(INFORMATION GIVEN Opens)
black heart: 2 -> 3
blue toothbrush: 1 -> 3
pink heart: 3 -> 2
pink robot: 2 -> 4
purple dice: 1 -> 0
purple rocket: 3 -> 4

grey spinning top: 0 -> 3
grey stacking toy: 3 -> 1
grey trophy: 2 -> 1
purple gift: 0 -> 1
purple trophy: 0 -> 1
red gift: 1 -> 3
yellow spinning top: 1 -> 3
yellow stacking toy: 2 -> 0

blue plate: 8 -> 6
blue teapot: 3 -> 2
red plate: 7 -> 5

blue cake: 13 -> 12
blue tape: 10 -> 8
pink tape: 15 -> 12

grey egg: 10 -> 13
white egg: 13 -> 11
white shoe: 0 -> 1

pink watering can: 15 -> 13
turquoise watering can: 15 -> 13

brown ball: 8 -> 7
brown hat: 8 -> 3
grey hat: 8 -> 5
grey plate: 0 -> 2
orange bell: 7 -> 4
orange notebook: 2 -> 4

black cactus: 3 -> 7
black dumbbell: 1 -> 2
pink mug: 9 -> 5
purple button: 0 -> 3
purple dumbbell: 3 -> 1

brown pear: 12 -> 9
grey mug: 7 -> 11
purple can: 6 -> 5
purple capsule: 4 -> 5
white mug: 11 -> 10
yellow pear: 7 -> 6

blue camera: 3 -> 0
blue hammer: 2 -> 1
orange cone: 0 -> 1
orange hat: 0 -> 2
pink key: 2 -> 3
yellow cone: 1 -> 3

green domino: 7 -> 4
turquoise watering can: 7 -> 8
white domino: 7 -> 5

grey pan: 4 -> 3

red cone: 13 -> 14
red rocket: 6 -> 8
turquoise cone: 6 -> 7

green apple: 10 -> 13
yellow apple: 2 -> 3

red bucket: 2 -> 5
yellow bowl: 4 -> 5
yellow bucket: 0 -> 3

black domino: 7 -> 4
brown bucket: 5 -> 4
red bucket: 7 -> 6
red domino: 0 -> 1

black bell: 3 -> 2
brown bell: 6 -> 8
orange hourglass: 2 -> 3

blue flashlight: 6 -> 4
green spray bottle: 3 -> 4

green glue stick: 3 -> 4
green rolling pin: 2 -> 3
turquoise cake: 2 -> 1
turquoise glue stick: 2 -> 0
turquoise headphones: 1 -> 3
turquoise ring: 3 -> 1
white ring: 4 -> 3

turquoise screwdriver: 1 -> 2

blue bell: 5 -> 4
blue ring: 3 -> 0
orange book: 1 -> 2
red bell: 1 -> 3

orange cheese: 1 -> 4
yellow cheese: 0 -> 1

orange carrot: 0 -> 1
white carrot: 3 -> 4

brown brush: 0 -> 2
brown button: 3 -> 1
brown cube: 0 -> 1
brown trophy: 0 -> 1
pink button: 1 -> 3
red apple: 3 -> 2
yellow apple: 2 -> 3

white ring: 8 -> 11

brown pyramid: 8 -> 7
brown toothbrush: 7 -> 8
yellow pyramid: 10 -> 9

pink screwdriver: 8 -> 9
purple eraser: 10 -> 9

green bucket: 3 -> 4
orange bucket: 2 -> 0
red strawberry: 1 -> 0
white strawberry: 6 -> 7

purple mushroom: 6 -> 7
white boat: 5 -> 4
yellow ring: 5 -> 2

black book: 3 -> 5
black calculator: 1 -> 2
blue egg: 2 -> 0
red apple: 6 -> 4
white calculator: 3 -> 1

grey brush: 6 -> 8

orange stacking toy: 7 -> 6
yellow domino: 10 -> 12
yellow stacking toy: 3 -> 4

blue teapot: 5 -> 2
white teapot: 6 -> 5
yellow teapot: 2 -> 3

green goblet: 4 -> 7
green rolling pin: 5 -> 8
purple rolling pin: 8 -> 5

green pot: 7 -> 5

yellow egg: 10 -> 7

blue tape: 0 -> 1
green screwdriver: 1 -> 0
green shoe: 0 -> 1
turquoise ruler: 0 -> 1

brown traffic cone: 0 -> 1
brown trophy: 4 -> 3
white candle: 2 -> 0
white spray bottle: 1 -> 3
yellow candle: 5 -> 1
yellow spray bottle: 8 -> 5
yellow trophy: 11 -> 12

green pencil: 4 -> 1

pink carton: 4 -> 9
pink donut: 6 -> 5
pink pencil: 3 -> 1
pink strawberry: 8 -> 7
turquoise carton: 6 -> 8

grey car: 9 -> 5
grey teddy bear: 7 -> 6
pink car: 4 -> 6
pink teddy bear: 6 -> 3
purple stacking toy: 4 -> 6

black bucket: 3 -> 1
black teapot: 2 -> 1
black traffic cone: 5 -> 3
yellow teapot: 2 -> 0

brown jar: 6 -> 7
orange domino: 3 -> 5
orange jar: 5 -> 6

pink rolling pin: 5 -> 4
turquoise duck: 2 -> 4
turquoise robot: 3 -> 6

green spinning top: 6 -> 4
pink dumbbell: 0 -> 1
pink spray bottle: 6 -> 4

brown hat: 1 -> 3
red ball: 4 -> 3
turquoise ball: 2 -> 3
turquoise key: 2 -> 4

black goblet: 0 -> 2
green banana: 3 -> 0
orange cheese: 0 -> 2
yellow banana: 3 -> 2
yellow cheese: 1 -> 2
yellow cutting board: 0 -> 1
(INFORMATION GIVEN Closes)
WHAT THE TASK ASKS » Start to finish, copy the material out exactly.

TASK ANSWER »
black heart: 2 -> 3
blue toothbrush: 1 -> 3
pink heart: 3 -> 2
pink robot: 2 -> 4
purple dice: 1 -> 0
purple rocket: 3 -> 4

grey spinning top: 0 -> 3
grey stacking toy: 3 -> 1
grey trophy: 2 -> 1
purple gift: 0 -> 1
purple trophy: 0 -> 1
red gift: 1 -> 3
yellow spinning top: 1 -> 3
yellow stacking toy: 2 -> 0

blue plate: 8 -> 6
blue teapot: 3 -> 2
red plate: 7 -> 5

blue cake: 13 -> 12
blue tape: 10 -> 8
pink tape: 15 -> 12

grey egg: 10 -> 13
white egg: 13 -> 11
white shoe: 0 -> 1

pink watering can: 15 -> 13
turquoise watering can: 15 -> 13

brown ball: 8 -> 7
brown hat: 8 -> 3
grey hat: 8 -> 5
grey plate: 0 -> 2
orange bell: 7 -> 4
orange notebook: 2 -> 4

black cactus: 3 -> 7
black dumbbell: 1 -> 2
pink mug: 9 -> 5
purple button: 0 -> 3
purple dumbbell: 3 -> 1

brown pear: 12 -> 9
grey mug: 7 -> 11
purple can: 6 -> 5
purple capsule: 4 -> 5
white mug: 11 -> 10
yellow pear: 7 -> 6

blue camera: 3 -> 0
blue hammer: 2 -> 1
orange cone: 0 -> 1
orange hat: 0 -> 2
pink key: 2 -> 3
yellow cone: 1 -> 3

green domino: 7 -> 4
turquoise watering can: 7 -> 8
white domino: 7 -> 5

grey pan: 4 -> 3

red cone: 13 -> 14
red rocket: 6 -> 8
turquoise cone: 6 -> 7

green apple: 10 -> 13
yellow apple: 2 -> 3

red bucket: 2 -> 5
yellow bowl: 4 -> 5
yellow bucket: 0 -> 3

black domino: 7 -> 4
brown bucket: 5 -> 4
red bucket: 7 -> 6
red domino: 0 -> 1

black bell: 3 -> 2
brown bell: 6 -> 8
orange hourglass: 2 -> 3

blue flashlight: 6 -> 4
green spray bottle: 3 -> 4

green glue stick: 3 -> 4
green rolling pin: 2 -> 3
turquoise cake: 2 -> 1
turquoise glue stick: 2 -> 0
turquoise headphones: 1 -> 3
turquoise ring: 3 -> 1
white ring: 4 -> 3

turquoise screwdriver: 1 -> 2

blue bell: 5 -> 4
blue ring: 3 -> 0
orange book: 1 -> 2
red bell: 1 -> 3

orange cheese: 1 -> 4
yellow cheese: 0 -> 1

orange carrot: 0 -> 1
white carrot: 3 -> 4

brown brush: 0 -> 2
brown button: 3 -> 1
brown cube: 0 -> 1
brown trophy: 0 -> 1
pink button: 1 -> 3
red apple: 3 -> 2
yellow apple: 2 -> 3

white ring: 8 -> 11

brown pyramid: 8 -> 7
brown toothbrush: 7 -> 8
yellow pyramid: 10 -> 9

pink screwdriver: 8 -> 9
purple eraser: 10 -> 9

green bucket: 3 -> 4
orange bucket: 2 -> 0
red strawberry: 1 -> 0
white strawberry: 6 -> 7

purple mushroom: 6 -> 7
white boat: 5 -> 4
yellow ring: 5 -> 2

black book: 3 -> 5
black calculator: 1 -> 2
blue egg: 2 -> 0
red apple: 6 -> 4
white calculator: 3 -> 1

grey brush: 6 -> 8

orange stacking toy: 7 -> 6
yellow domino: 10 -> 12
yellow stacking toy: 3 -> 4

blue teapot: 5 -> 2
white teapot: 6 -> 5
yellow teapot: 2 -> 3

green goblet: 4 -> 7
green rolling pin: 5 -> 8
purple rolling pin: 8 -> 5

green pot: 7 -> 5

yellow egg: 10 -> 7

blue tape: 0 -> 1
green screwdriver: 1 -> 0
green shoe: 0 -> 1
turquoise ruler: 0 -> 1

brown traffic cone: 0 -> 1
brown trophy: 4 -> 3
white candle: 2 -> 0
white spray bottle: 1 -> 3
yellow candle: 5 -> 1
yellow spray bottle: 8 -> 5
yellow trophy: 11 -> 12

green pencil: 4 -> 1

pink carton: 4 -> 9
pink donut: 6 -> 5
pink pencil: 3 -> 1
pink strawberry: 8 -> 7
turquoise carton: 6 -> 8

grey car: 9 -> 5
grey teddy bear: 7 -> 6
pink car: 4 -> 6
pink teddy bear: 6 -> 3
purple stacking toy: 4 -> 6

black bucket: 3 -> 1
black teapot: 2 -> 1
black traffic cone: 5 -> 3
yellow teapot: 2 -> 0

brown jar: 6 -> 7
orange domino: 3 -> 5
orange jar: 5 -> 6

pink rolling pin: 5 -> 4
turquoise duck: 2 -> 4
turquoise robot: 3 -> 6

green spinning top: 6 -> 4
pink dumbbell: 0 -> 1
pink spray bottle: 6 -> 4

brown hat: 1 -> 3
red ball: 4 -> 3
turquoise ball: 2 -> 3
turquoise key: 2 -> 4

black goblet: 0 -> 2
green banana: 3 -> 0
orange cheese: 0 -> 2
yellow banana: 3 -> 2
yellow cheese: 1 -> 2
yellow cutting board: 0 -> 1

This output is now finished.